AIM OF THE EXERCISE
Search the data for the string "orange" and copy each line where it turns up.

==== ENTRIES SHOWN

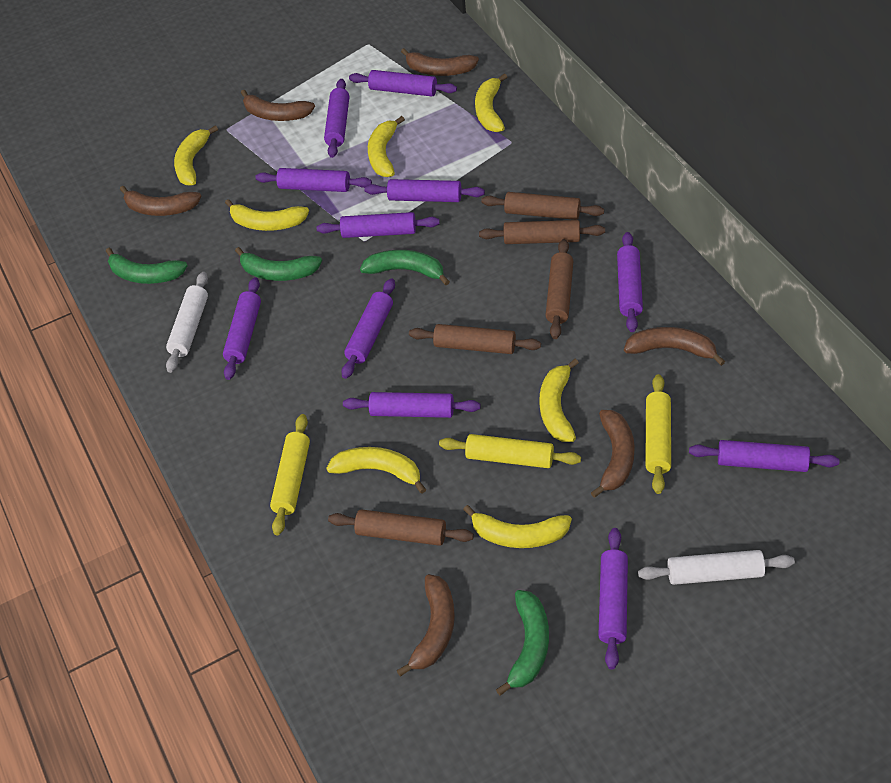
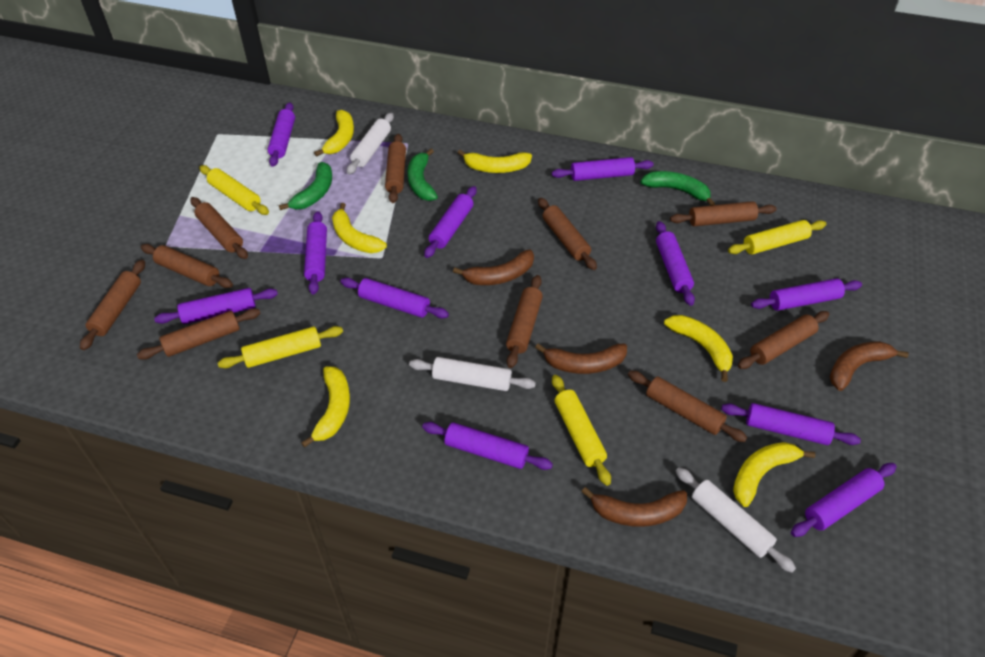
brown banana: 6 -> 4
brown rolling pin: 5 -> 10
green banana: 4 -> 3
white rolling pin: 2 -> 3
yellow banana: 7 -> 6
yellow rolling pin: 3 -> 4

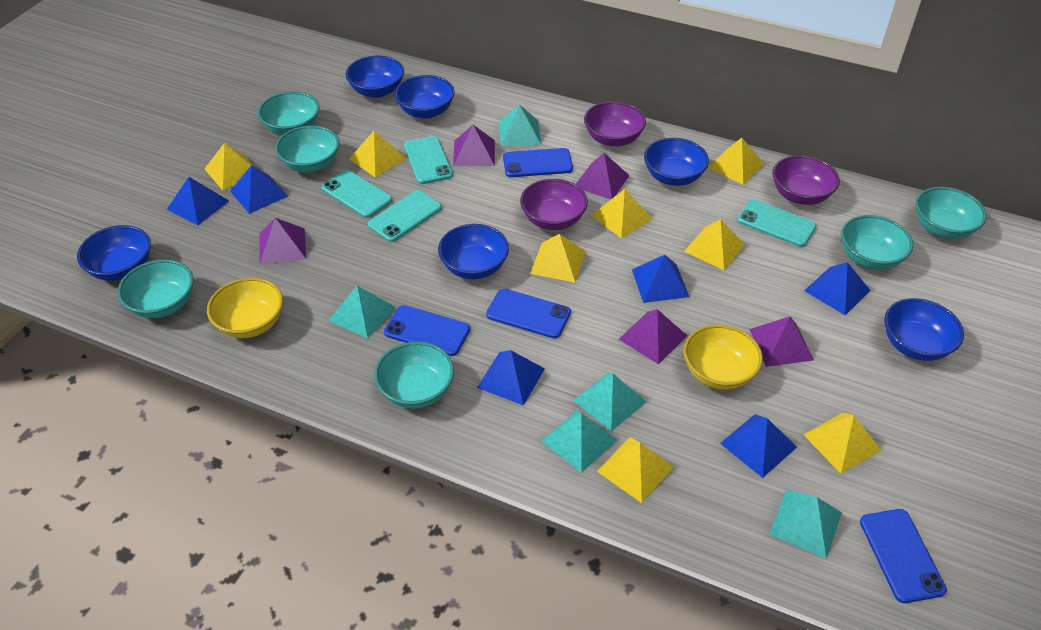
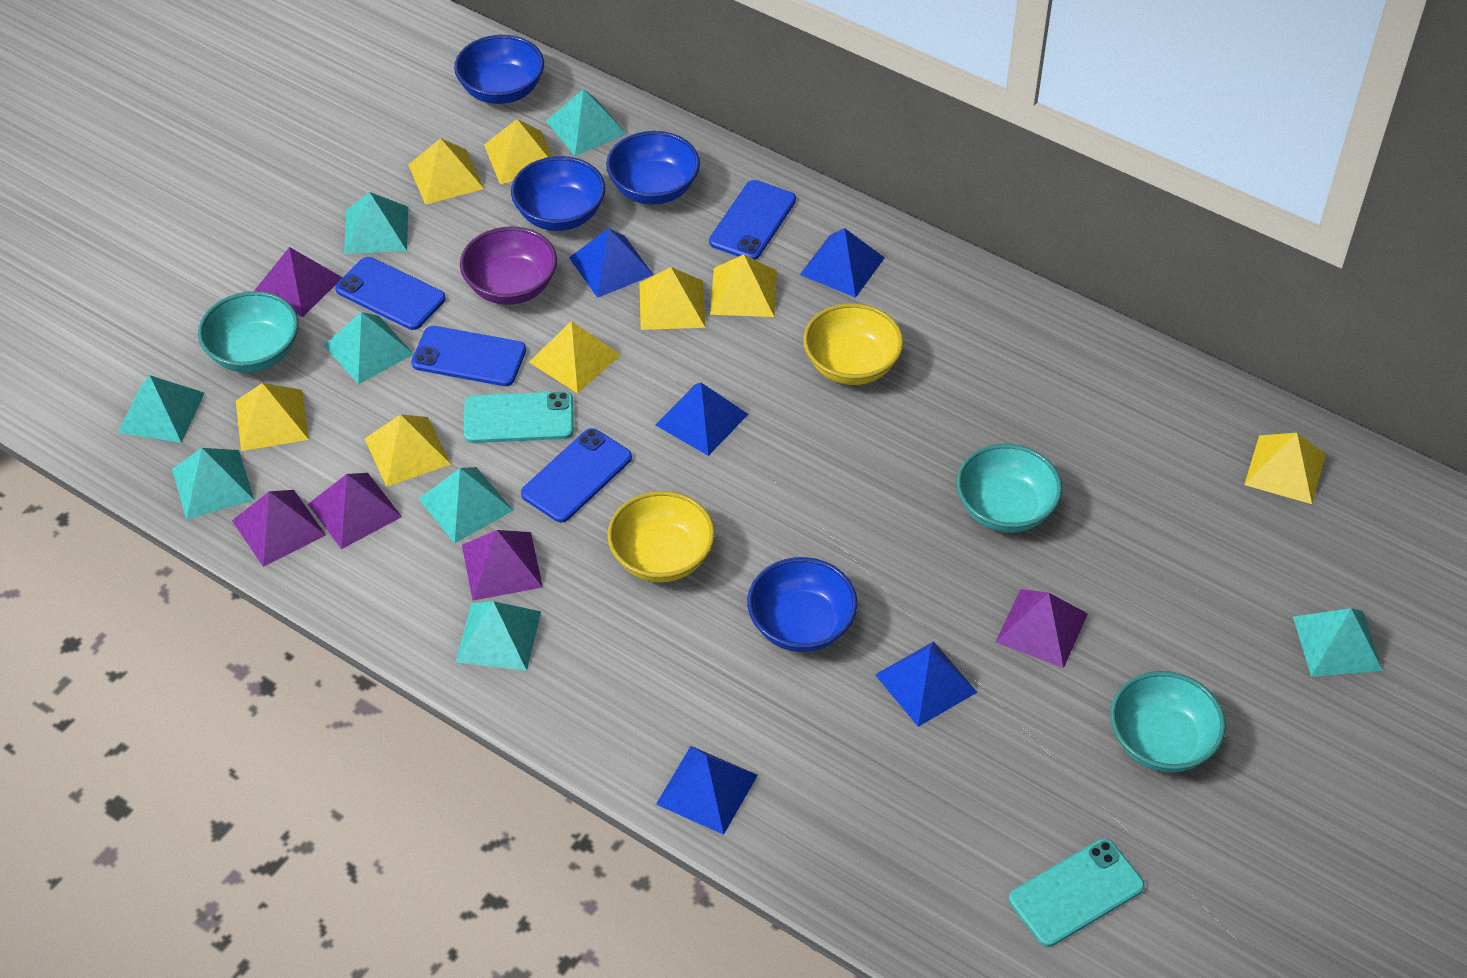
blue bowl: 6 -> 4
blue pyramid: 6 -> 5
purple bowl: 3 -> 1
turquoise bowl: 6 -> 3
turquoise phone: 4 -> 2
turquoise pyramid: 5 -> 8

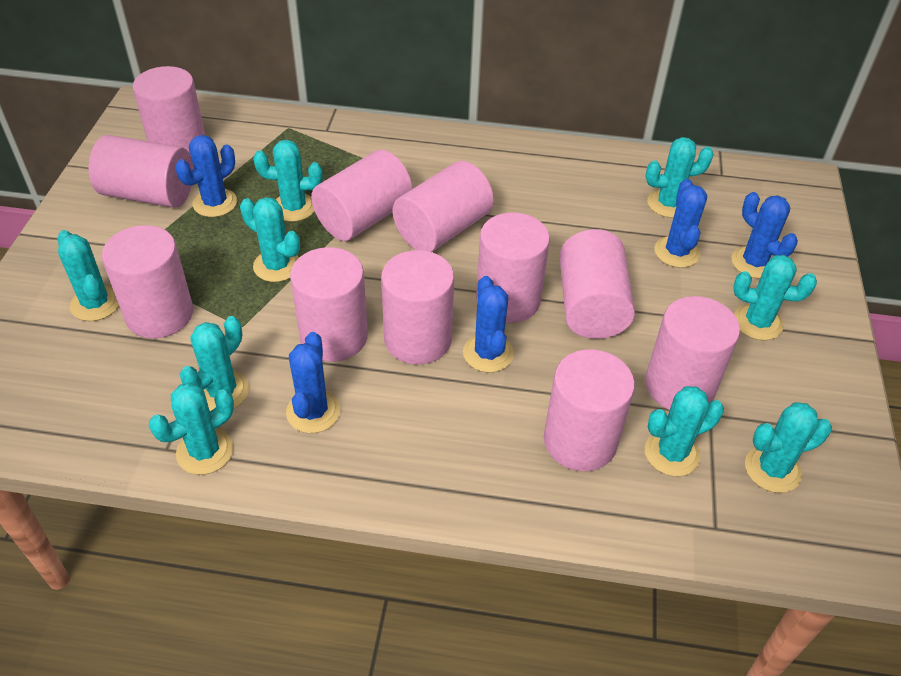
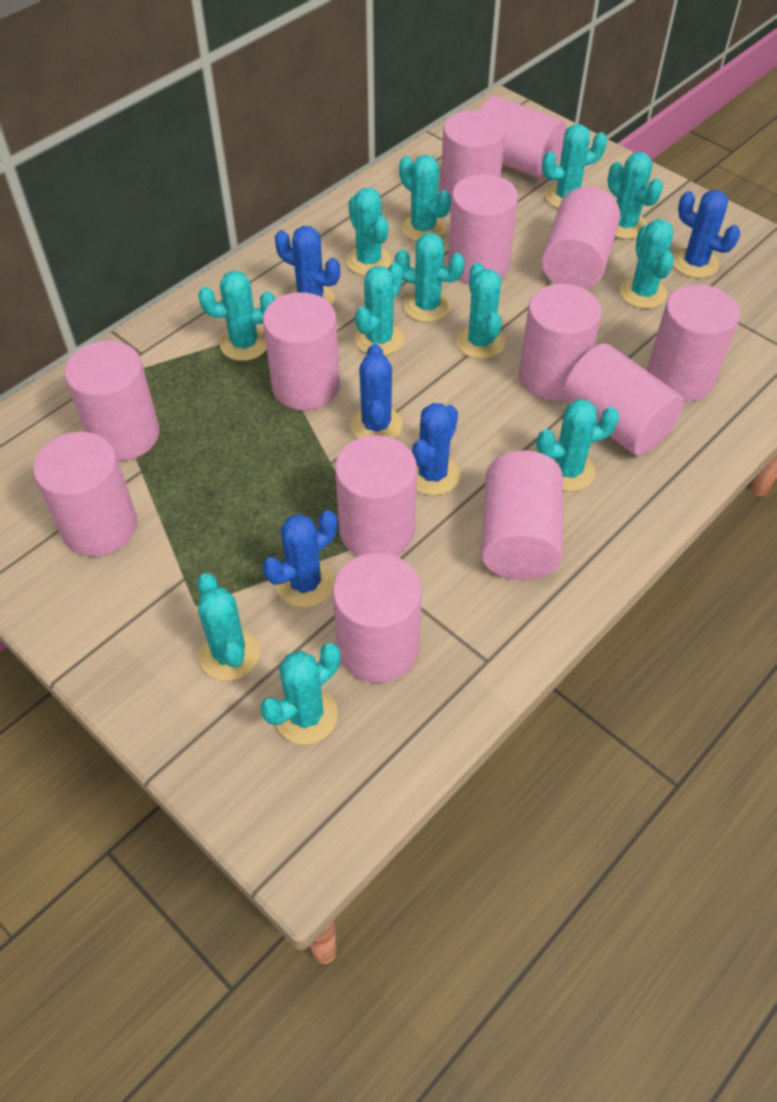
pink cylinder: 11 -> 13
turquoise cactus: 9 -> 12

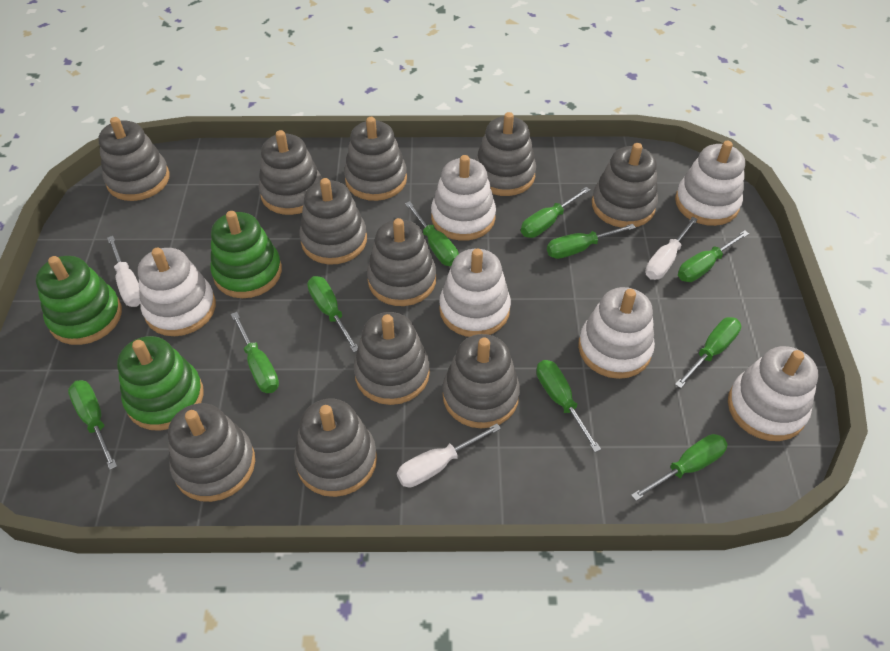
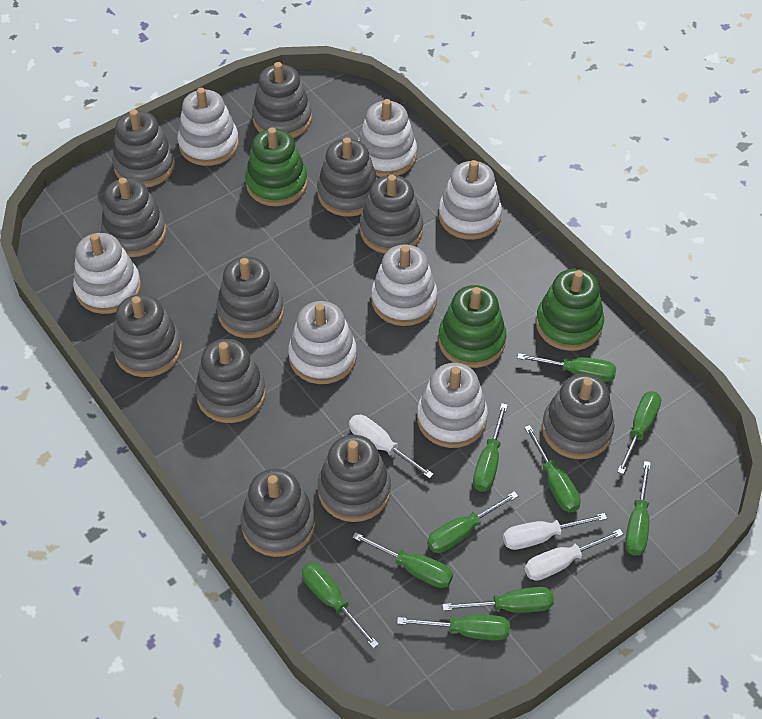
white stacking toy: 6 -> 7

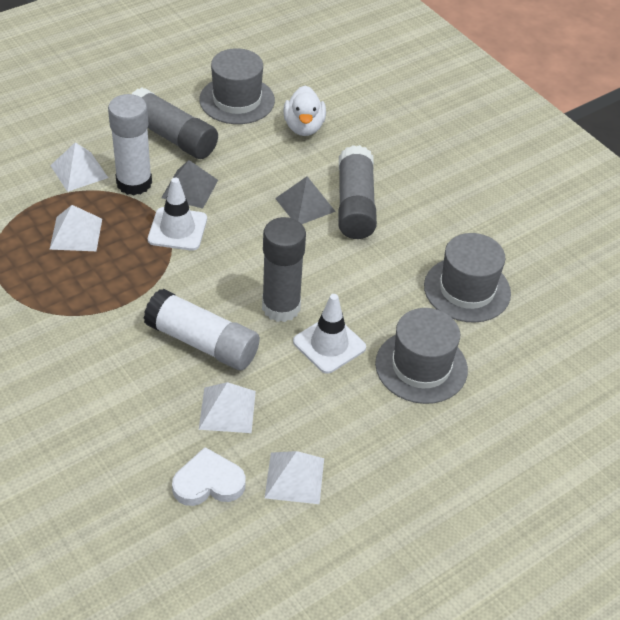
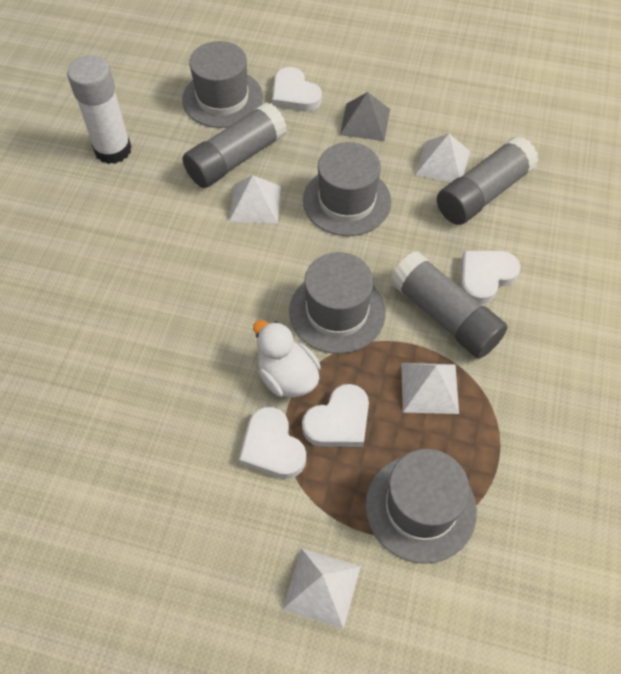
grey hat: 3 -> 4
grey pyramid: 2 -> 1
white glue stick: 2 -> 1
white heart: 1 -> 4
white traffic cone: 2 -> 0

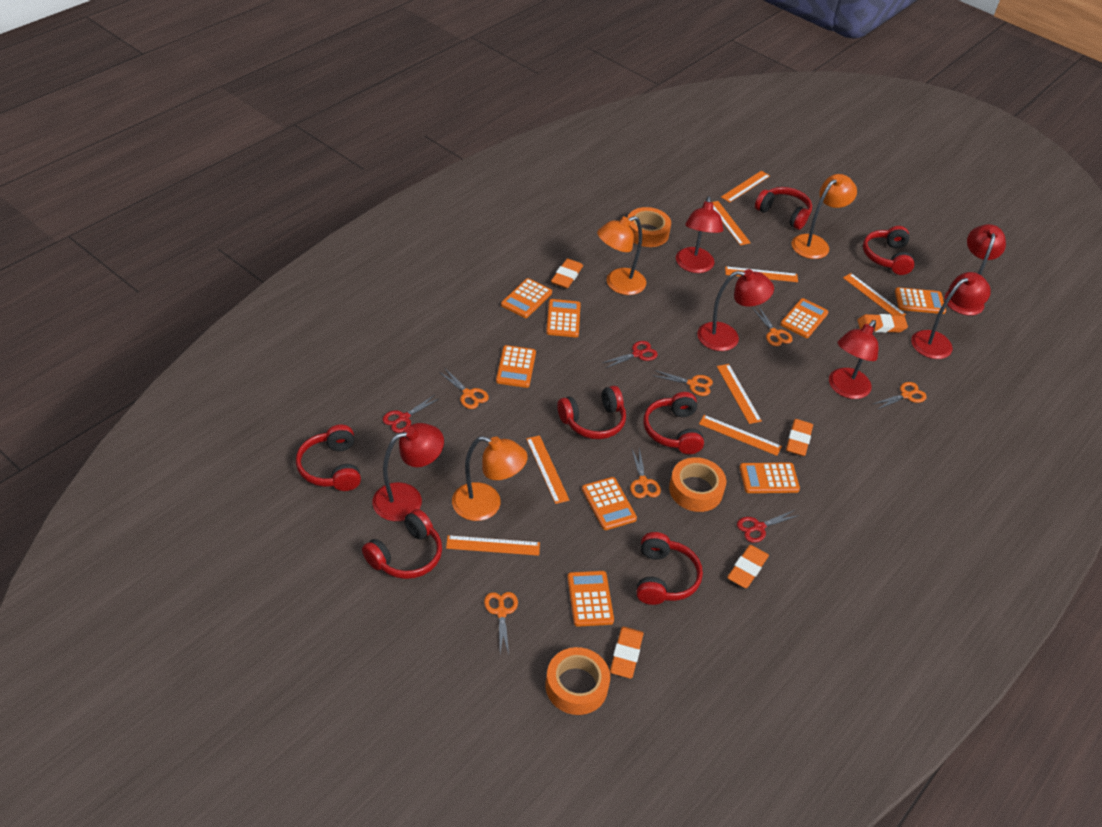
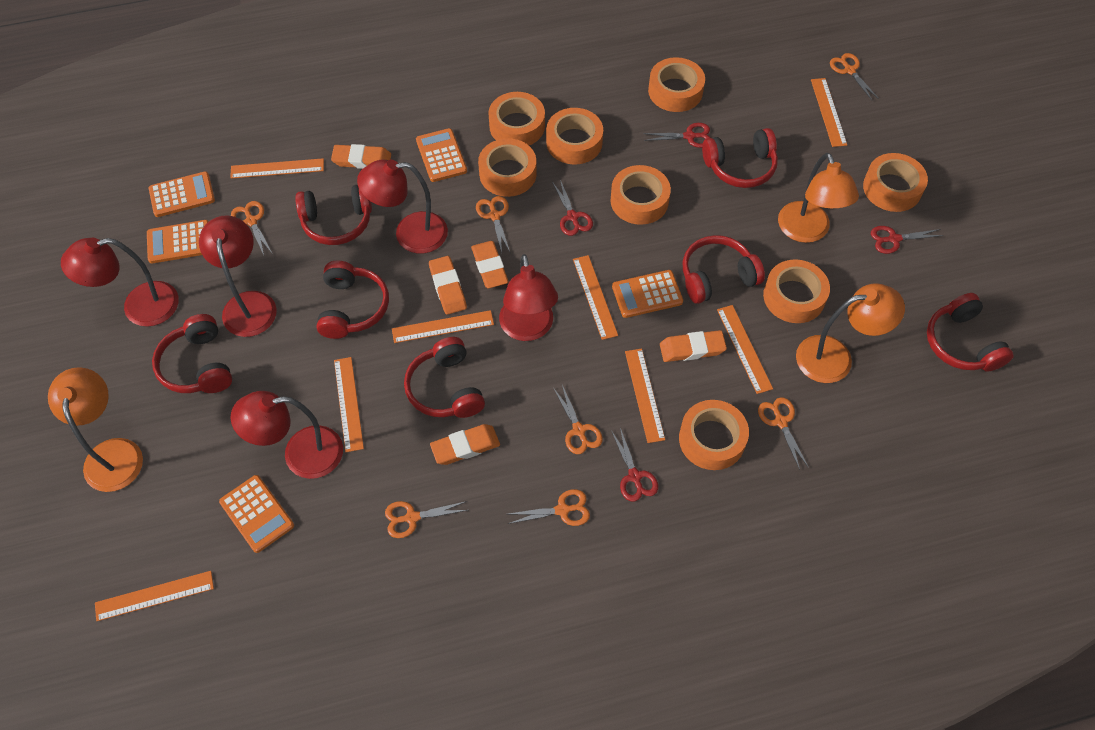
orange calculator: 8 -> 5
orange scissors: 6 -> 7
orange tape: 3 -> 8
red lamp: 6 -> 5
red scissors: 3 -> 4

========

OUTPUT BELOW
orange calculator: 8 -> 5
orange scissors: 6 -> 7
orange tape: 3 -> 8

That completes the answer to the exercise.